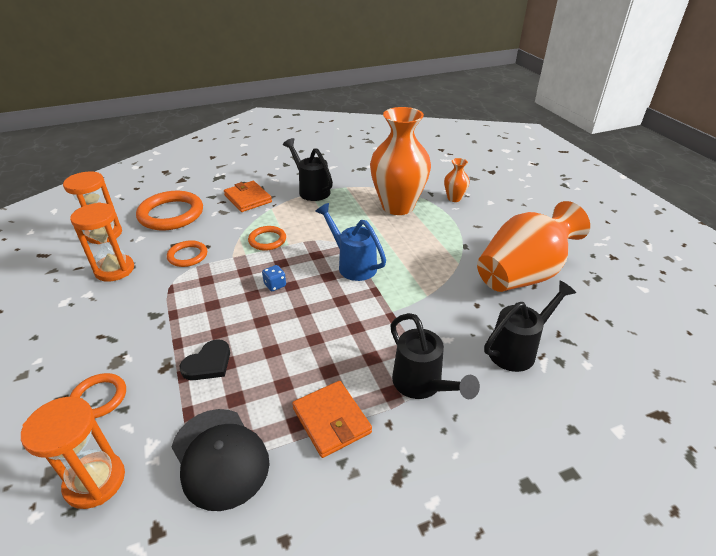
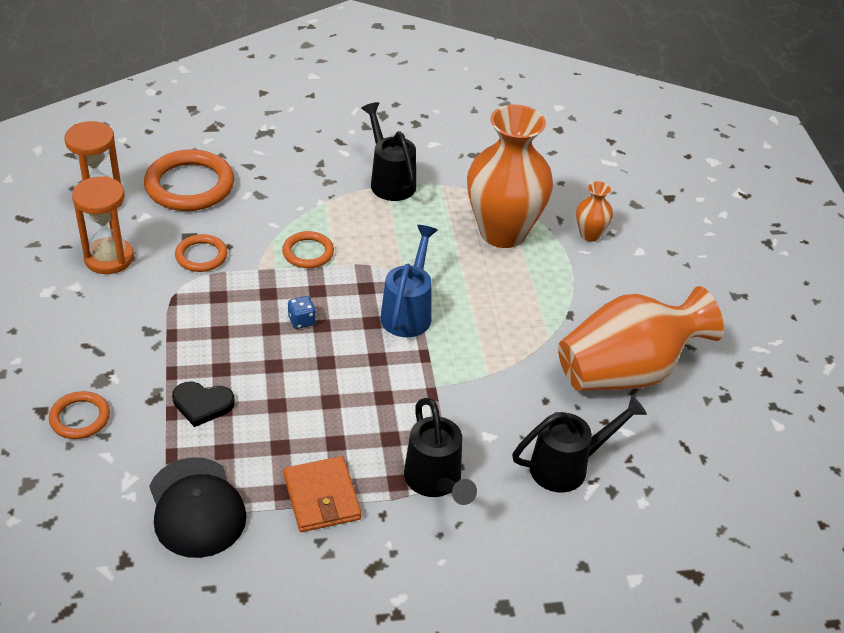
camera: 10 degrees right, 5 degrees up
(95, 481) = (71, 502): orange hourglass -> none
(208, 363) = (202, 404): black heart -> black heart turned 45 degrees clockwise
(248, 199) = (297, 179): orange wallet -> none
(352, 265) = (408, 312): blue watering can -> blue watering can turned 45 degrees clockwise

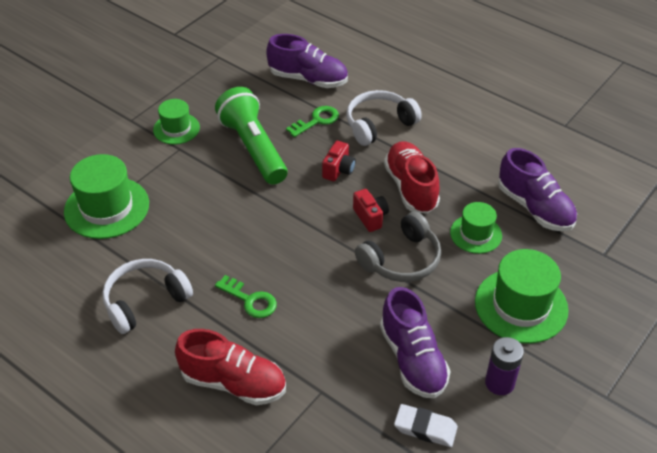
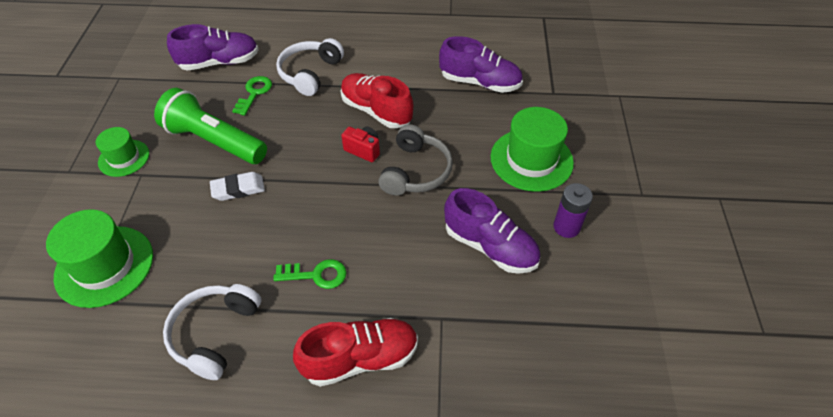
camera: 35 degrees left, 5 degrees up
(338, 170) = (306, 125): red camera -> none
(425, 428) = (545, 297): white eraser -> white eraser (238, 189)
(476, 234) = (455, 122): green hat -> none

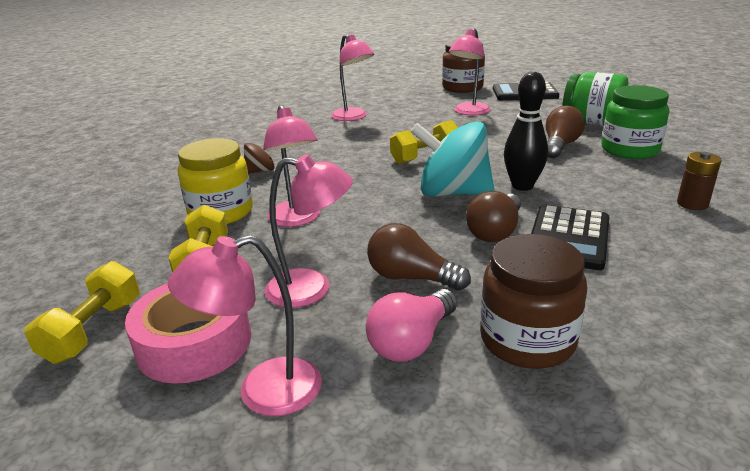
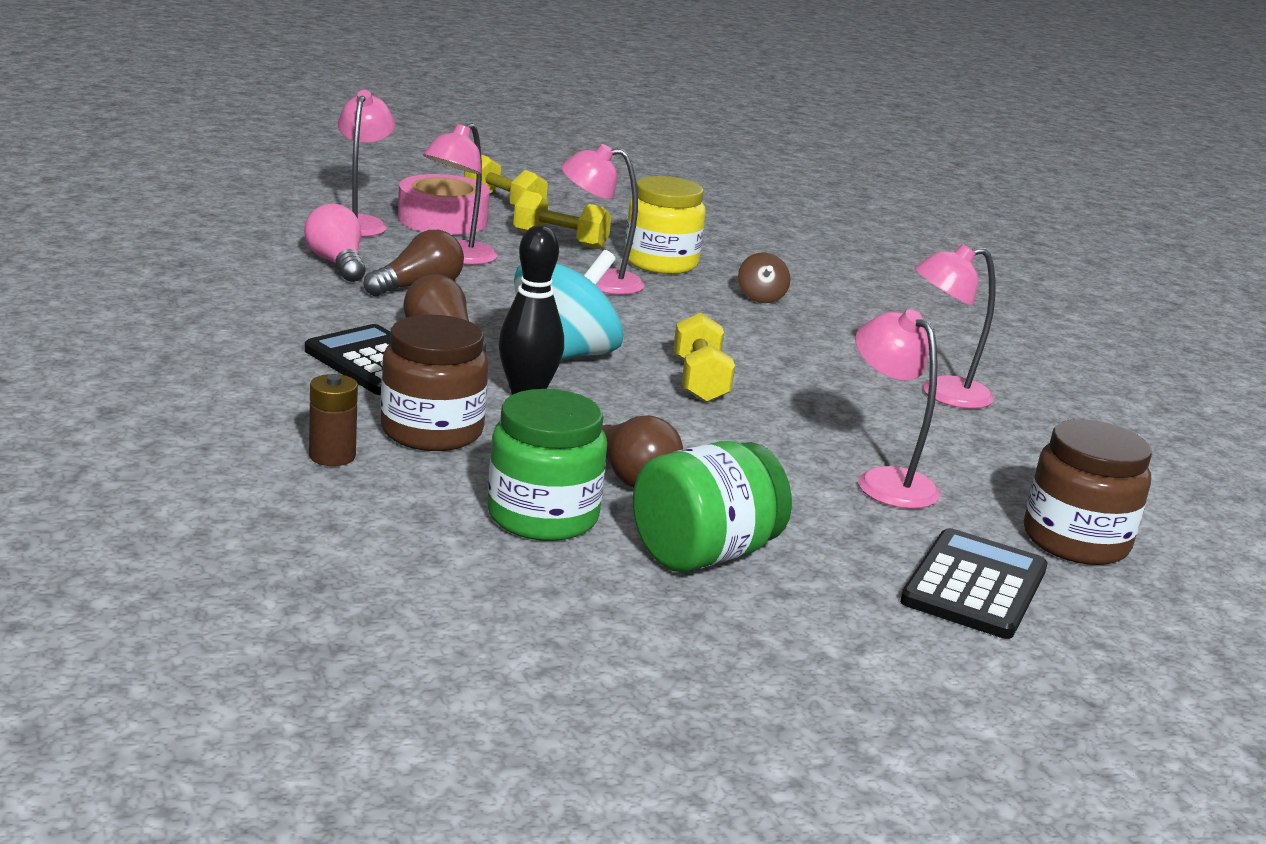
camera: 110 degrees right, 5 degrees down
(527, 340) = (275, 291): brown jar -> brown jar (432, 431)

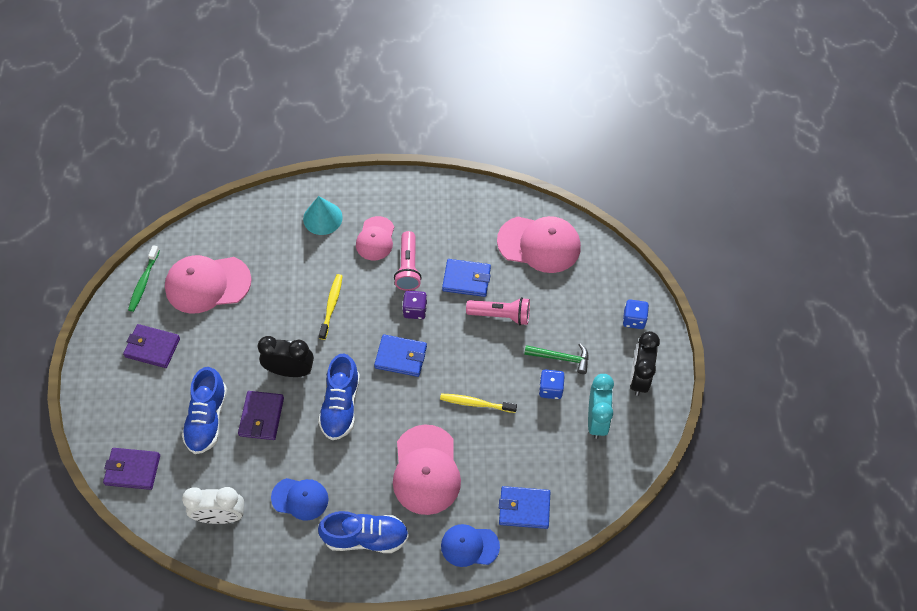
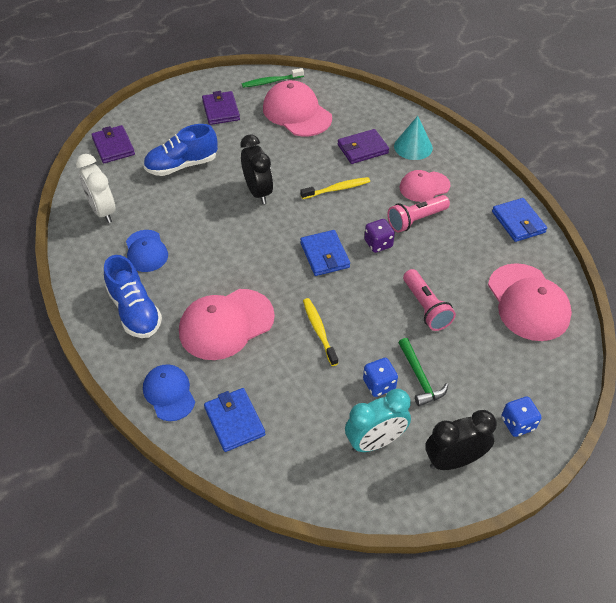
camera: 60 degrees right, 10 degrees down
(261, 417) = (204, 194): purple wallet -> purple wallet (362, 149)
(341, 405) = (249, 237): blue shoe -> none
(466, 279) = (440, 265): blue wallet -> blue wallet (518, 222)

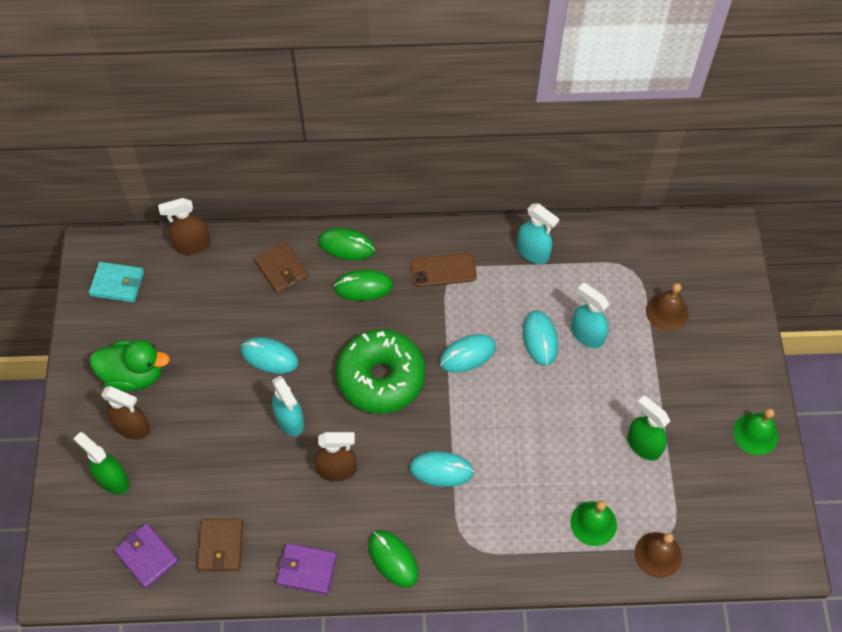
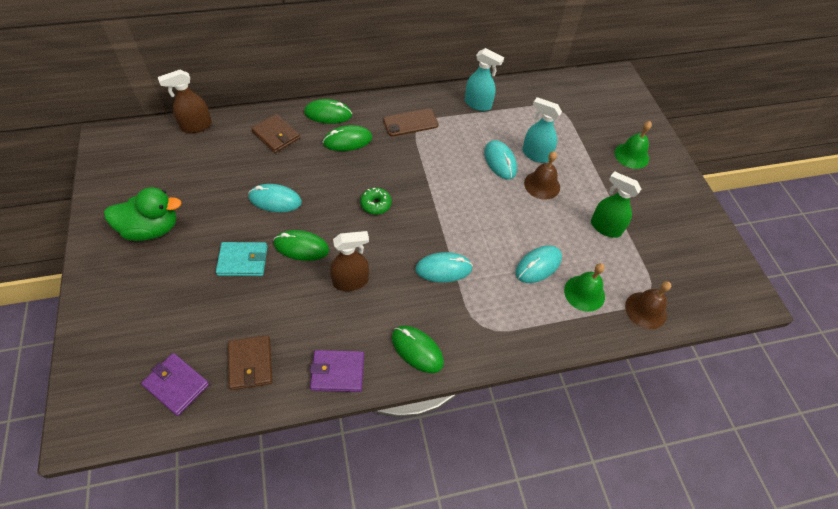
camera: 15 degrees left, 5 degrees down
(113, 479) = (136, 319): green spray bottle -> none
(117, 284) = (131, 160): turquoise wallet -> turquoise wallet (243, 261)
(132, 427) = (153, 272): brown spray bottle -> none
(290, 420) = (301, 247): turquoise spray bottle -> green mouse
(381, 377) = (376, 204): green donut -> green donut, size x0.41
(467, 355) = (444, 179): turquoise mouse -> turquoise mouse (538, 265)
(667, 312) = (592, 133): brown bell -> brown bell (542, 185)
(755, 434) = (688, 208): green bell -> green bell (631, 155)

________________________

→ **WORK ORDER**
Start at the line holding "(261, 417) = (204, 194): purple" and stop at the last line of the entries above. Repeat those lines exactly, pictures excluded.

→ **RESULT BELOW**
(261, 417) = (204, 194): purple wallet -> purple wallet (362, 149)
(341, 405) = (249, 237): blue shoe -> none
(466, 279) = (440, 265): blue wallet -> blue wallet (518, 222)

camera: 15 degrees left, 5 degrees down
(113, 479) = (136, 319): green spray bottle -> none
(117, 284) = (131, 160): turquoise wallet -> turquoise wallet (243, 261)
(132, 427) = (153, 272): brown spray bottle -> none
(290, 420) = (301, 247): turquoise spray bottle -> green mouse
(381, 377) = (376, 204): green donut -> green donut, size x0.41
(467, 355) = (444, 179): turquoise mouse -> turquoise mouse (538, 265)
(667, 312) = (592, 133): brown bell -> brown bell (542, 185)
(755, 434) = (688, 208): green bell -> green bell (631, 155)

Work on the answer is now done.